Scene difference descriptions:
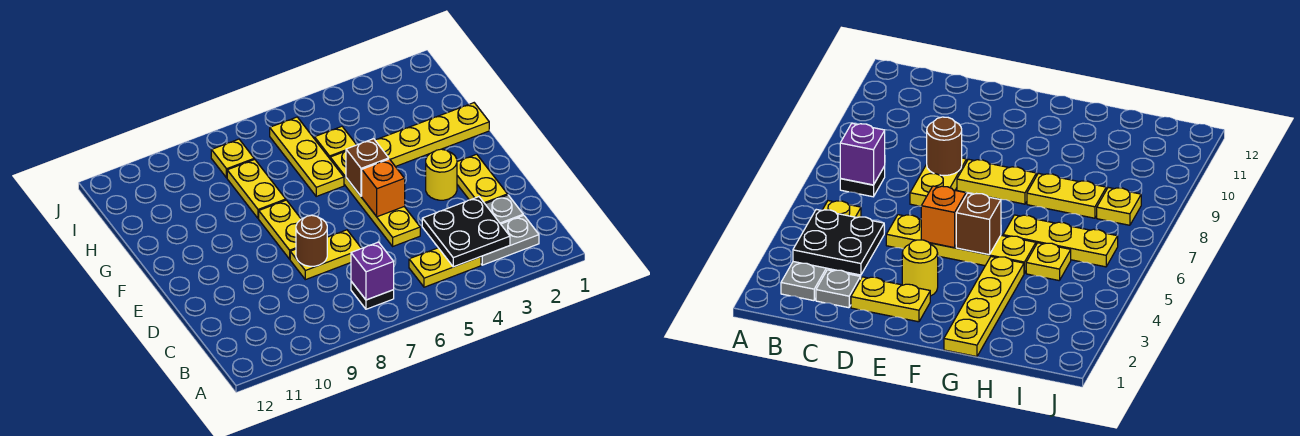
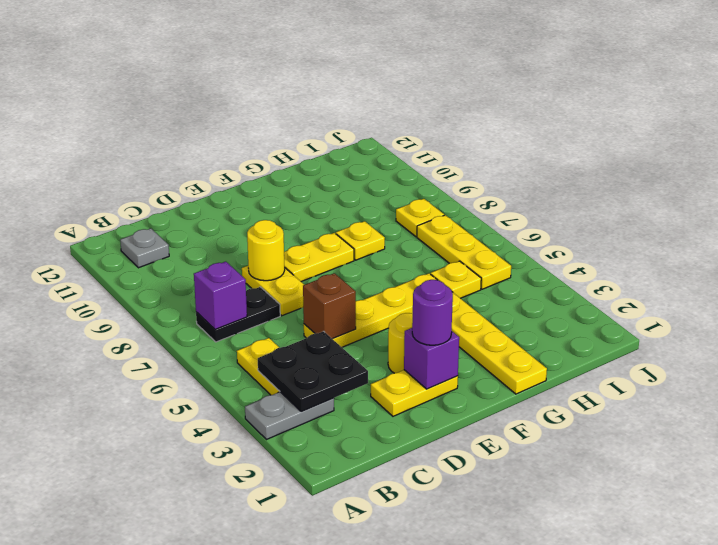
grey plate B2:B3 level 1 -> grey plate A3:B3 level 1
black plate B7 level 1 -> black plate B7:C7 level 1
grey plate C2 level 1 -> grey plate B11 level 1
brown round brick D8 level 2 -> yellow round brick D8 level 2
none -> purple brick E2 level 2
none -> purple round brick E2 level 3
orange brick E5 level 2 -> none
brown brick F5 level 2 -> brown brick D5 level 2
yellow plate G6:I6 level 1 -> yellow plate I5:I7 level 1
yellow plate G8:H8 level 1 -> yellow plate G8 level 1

Problem description ▸ Here the job is to print the data above exactly, except for any pictures.

Completed exercise ▸
grey plate B2:B3 level 1 -> grey plate A3:B3 level 1
black plate B7 level 1 -> black plate B7:C7 level 1
grey plate C2 level 1 -> grey plate B11 level 1
brown round brick D8 level 2 -> yellow round brick D8 level 2
none -> purple brick E2 level 2
none -> purple round brick E2 level 3
orange brick E5 level 2 -> none
brown brick F5 level 2 -> brown brick D5 level 2
yellow plate G6:I6 level 1 -> yellow plate I5:I7 level 1
yellow plate G8:H8 level 1 -> yellow plate G8 level 1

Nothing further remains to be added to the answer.